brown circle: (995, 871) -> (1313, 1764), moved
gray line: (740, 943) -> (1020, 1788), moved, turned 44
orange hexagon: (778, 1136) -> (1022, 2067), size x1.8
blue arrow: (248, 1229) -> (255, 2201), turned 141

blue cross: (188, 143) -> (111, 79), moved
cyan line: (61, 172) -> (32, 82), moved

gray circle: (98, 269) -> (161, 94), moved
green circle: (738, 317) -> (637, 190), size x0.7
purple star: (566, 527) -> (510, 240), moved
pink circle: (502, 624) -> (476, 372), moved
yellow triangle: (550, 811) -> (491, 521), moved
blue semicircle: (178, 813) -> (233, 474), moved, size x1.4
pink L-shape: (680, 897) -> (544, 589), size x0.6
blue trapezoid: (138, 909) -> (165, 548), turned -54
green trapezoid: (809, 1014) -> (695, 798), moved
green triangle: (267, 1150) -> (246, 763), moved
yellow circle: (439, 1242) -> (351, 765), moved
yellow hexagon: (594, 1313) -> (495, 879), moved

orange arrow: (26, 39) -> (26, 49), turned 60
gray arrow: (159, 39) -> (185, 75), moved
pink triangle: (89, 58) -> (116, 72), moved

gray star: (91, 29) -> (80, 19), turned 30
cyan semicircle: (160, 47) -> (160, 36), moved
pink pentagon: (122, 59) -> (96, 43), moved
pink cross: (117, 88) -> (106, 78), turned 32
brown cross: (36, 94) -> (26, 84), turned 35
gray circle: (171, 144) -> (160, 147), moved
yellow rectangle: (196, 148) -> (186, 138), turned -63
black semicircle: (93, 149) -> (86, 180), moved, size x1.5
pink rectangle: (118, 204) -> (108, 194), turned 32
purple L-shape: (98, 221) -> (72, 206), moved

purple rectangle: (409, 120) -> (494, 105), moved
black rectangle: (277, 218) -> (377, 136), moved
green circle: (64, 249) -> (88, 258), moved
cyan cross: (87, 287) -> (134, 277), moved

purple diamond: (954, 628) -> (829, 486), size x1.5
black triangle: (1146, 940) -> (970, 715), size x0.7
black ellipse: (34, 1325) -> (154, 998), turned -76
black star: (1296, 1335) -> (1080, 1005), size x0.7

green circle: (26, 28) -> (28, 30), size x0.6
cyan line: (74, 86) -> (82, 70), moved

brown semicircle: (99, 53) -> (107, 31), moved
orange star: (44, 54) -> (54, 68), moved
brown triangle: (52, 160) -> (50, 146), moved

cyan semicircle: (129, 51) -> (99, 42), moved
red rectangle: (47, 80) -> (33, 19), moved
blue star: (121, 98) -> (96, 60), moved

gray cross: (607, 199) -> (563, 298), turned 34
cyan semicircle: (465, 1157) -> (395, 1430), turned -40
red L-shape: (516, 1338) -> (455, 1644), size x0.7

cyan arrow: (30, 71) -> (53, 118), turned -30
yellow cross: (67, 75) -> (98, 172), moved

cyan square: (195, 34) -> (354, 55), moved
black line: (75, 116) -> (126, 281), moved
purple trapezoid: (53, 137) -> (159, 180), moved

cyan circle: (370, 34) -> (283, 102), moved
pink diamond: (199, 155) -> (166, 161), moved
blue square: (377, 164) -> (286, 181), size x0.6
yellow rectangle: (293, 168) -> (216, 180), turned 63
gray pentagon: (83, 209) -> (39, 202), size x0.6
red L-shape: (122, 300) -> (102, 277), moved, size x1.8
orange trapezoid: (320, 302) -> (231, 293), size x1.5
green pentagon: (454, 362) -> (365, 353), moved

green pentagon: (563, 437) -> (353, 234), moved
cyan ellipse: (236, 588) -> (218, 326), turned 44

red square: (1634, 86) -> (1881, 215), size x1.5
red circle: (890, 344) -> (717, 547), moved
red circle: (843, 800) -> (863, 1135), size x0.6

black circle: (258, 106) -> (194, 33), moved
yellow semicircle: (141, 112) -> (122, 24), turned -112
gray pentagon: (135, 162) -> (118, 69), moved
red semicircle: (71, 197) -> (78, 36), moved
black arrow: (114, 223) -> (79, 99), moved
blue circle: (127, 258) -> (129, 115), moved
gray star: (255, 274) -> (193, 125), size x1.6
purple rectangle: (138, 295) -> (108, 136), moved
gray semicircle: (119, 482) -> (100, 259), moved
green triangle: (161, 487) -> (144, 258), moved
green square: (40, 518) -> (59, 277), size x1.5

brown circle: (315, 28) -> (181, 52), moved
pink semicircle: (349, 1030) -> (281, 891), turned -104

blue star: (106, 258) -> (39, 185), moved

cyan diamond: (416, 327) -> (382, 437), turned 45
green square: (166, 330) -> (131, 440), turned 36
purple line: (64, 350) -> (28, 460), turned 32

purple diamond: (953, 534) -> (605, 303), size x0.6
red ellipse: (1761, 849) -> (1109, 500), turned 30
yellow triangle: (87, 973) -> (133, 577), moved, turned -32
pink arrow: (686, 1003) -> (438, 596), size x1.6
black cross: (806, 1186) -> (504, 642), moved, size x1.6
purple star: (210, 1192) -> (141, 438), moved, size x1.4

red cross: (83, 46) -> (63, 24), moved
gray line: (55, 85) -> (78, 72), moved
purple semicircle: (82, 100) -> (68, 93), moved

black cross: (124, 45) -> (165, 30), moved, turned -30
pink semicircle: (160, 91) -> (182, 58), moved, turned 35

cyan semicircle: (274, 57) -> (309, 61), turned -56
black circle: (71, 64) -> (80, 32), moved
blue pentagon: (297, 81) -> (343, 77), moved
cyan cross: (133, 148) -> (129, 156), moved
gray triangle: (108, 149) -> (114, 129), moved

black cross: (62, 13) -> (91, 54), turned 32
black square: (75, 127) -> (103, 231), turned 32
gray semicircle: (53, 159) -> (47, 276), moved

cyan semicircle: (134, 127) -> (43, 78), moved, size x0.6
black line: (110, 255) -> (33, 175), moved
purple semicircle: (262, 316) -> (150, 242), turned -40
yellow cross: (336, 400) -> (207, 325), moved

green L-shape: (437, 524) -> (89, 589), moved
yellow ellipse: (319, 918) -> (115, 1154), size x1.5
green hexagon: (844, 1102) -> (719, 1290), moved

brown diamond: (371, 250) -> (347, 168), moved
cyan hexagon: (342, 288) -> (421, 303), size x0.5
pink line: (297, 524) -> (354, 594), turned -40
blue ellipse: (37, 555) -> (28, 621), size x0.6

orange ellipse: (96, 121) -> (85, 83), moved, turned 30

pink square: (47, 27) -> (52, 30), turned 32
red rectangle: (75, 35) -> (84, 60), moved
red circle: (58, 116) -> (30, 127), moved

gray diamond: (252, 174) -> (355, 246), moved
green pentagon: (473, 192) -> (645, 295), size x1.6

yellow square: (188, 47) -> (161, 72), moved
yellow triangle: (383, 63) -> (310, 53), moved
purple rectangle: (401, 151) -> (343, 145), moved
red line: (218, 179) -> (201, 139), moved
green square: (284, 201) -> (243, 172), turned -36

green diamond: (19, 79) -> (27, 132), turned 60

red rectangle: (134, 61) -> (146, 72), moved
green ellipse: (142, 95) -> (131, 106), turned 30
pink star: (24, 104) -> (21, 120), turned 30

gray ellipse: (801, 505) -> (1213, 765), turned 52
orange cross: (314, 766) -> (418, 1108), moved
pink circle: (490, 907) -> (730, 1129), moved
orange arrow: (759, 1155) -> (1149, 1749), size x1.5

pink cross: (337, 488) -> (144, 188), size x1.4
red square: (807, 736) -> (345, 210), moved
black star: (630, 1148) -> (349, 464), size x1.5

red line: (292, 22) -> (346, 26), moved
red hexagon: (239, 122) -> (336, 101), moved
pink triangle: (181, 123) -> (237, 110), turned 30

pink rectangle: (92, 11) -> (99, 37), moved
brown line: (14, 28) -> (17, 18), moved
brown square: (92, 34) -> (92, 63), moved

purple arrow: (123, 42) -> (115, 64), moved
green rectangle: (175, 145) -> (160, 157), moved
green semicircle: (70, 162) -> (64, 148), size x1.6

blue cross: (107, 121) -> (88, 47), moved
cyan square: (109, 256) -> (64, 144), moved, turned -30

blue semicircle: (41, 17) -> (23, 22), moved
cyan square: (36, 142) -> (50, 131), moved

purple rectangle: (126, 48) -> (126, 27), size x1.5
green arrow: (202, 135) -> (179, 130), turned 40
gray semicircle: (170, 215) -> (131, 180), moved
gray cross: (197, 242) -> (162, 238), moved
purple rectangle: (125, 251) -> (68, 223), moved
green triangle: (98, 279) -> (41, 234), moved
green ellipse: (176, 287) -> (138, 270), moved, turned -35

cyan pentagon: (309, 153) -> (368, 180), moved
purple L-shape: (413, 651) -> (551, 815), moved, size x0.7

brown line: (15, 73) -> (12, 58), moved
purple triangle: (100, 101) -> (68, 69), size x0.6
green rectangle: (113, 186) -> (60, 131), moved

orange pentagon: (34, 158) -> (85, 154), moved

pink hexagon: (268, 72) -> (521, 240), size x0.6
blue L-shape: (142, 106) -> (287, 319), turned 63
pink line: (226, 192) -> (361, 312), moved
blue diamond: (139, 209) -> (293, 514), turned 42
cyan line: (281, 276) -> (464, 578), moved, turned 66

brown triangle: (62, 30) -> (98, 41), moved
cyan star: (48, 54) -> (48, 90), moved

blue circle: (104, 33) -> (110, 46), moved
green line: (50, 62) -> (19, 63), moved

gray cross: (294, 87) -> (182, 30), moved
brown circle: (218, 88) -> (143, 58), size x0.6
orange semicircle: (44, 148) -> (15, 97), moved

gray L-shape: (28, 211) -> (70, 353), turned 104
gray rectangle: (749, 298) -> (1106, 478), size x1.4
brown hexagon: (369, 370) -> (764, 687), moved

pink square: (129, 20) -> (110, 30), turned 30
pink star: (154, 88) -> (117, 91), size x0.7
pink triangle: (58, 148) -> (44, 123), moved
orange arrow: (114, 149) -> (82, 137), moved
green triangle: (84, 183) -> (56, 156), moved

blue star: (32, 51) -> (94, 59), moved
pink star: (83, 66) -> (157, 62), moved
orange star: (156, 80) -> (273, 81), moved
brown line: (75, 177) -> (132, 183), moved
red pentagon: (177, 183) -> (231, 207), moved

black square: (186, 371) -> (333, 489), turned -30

**Exercise prompt**
Retype the lines above without alteration. The first is the one containing "orange pentagon: (34, 158)", and the last is the final line of the data.

**Result below**
orange pentagon: (34, 158) -> (85, 154), moved

pink hexagon: (268, 72) -> (521, 240), size x0.6
blue L-shape: (142, 106) -> (287, 319), turned 63
pink line: (226, 192) -> (361, 312), moved
blue diamond: (139, 209) -> (293, 514), turned 42
cyan line: (281, 276) -> (464, 578), moved, turned 66

brown triangle: (62, 30) -> (98, 41), moved
cyan star: (48, 54) -> (48, 90), moved

blue circle: (104, 33) -> (110, 46), moved
green line: (50, 62) -> (19, 63), moved

gray cross: (294, 87) -> (182, 30), moved
brown circle: (218, 88) -> (143, 58), size x0.6
orange semicircle: (44, 148) -> (15, 97), moved

gray L-shape: (28, 211) -> (70, 353), turned 104
gray rectangle: (749, 298) -> (1106, 478), size x1.4
brown hexagon: (369, 370) -> (764, 687), moved

pink square: (129, 20) -> (110, 30), turned 30
pink star: (154, 88) -> (117, 91), size x0.7
pink triangle: (58, 148) -> (44, 123), moved
orange arrow: (114, 149) -> (82, 137), moved
green triangle: (84, 183) -> (56, 156), moved

blue star: (32, 51) -> (94, 59), moved
pink star: (83, 66) -> (157, 62), moved
orange star: (156, 80) -> (273, 81), moved
brown line: (75, 177) -> (132, 183), moved
red pentagon: (177, 183) -> (231, 207), moved

black square: (186, 371) -> (333, 489), turned -30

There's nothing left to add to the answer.